■ Extracted entries
****************
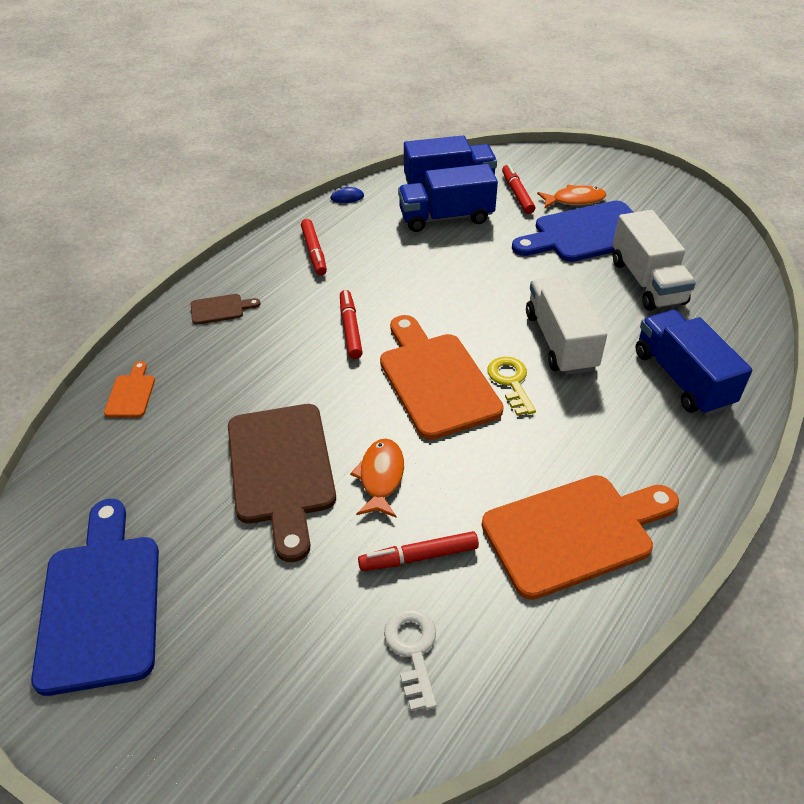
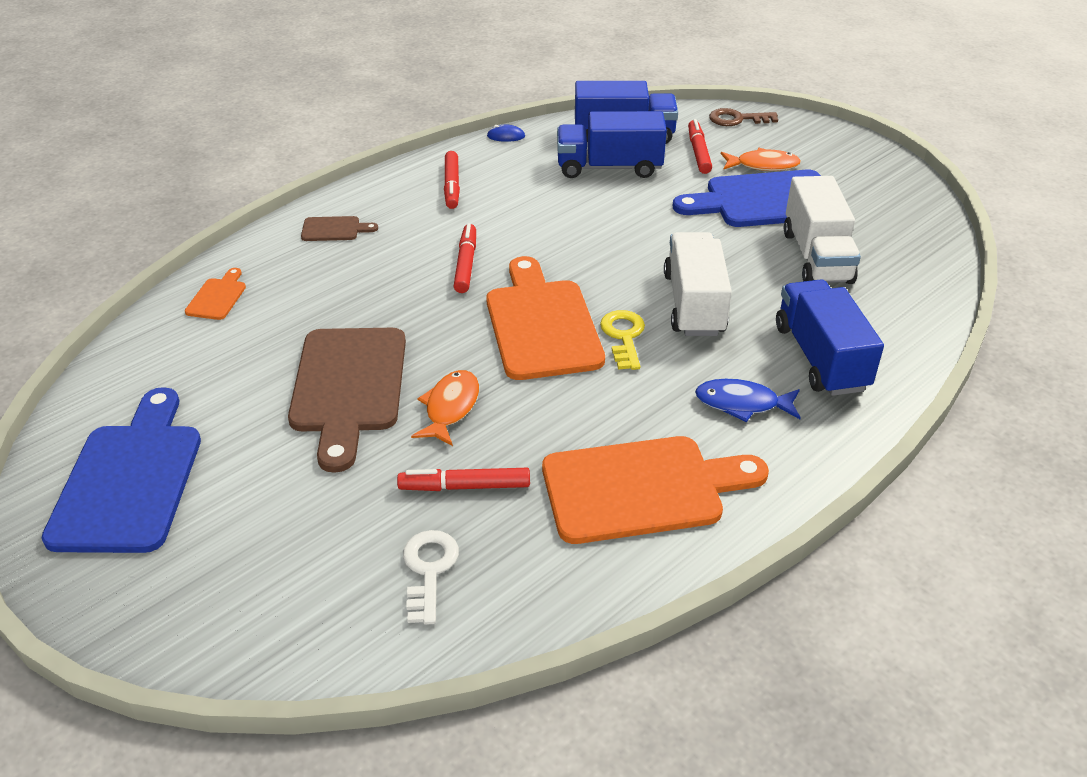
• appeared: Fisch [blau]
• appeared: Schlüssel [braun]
****************
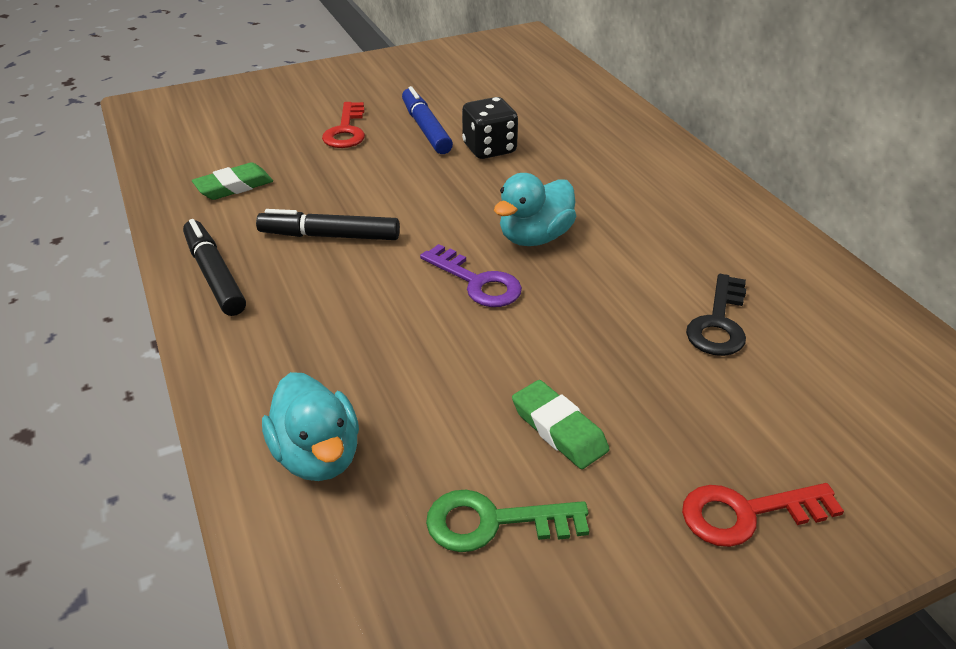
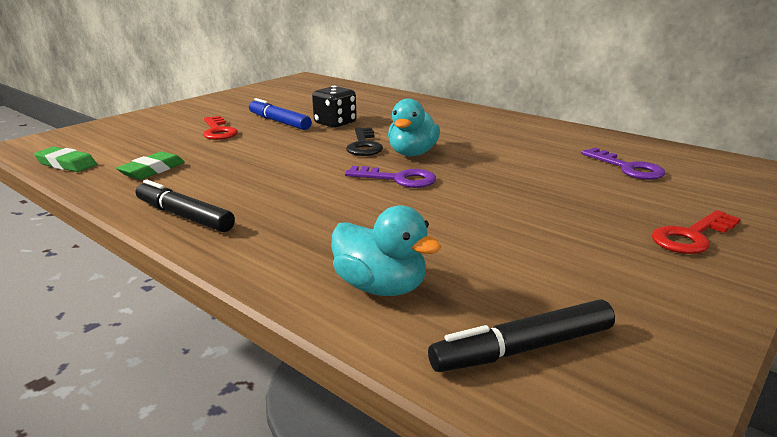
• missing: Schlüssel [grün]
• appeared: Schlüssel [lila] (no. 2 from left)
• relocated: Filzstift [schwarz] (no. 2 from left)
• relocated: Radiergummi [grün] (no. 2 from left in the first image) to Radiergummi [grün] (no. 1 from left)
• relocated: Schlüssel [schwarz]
****************
■ Work instructions
Report how many lines of the entries hold the word "relocated". Nothing else is needed.

■ Solution for this problem
3